→ The task:
Please return the full listing exactly as written, with the images removed.

→ Dataset records:
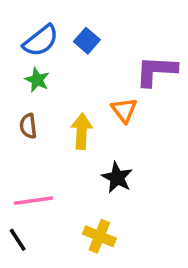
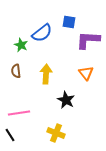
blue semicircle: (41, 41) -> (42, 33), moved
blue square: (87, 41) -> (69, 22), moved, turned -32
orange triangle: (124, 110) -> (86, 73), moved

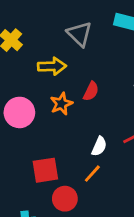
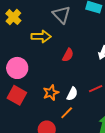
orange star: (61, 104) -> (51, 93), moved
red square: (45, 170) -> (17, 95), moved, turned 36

→ Reply to the task:
blue semicircle: (41, 41) -> (42, 33), moved
blue square: (87, 41) -> (69, 22), moved, turned -32
orange triangle: (124, 110) -> (86, 73), moved

orange star: (61, 104) -> (51, 93), moved
red square: (45, 170) -> (17, 95), moved, turned 36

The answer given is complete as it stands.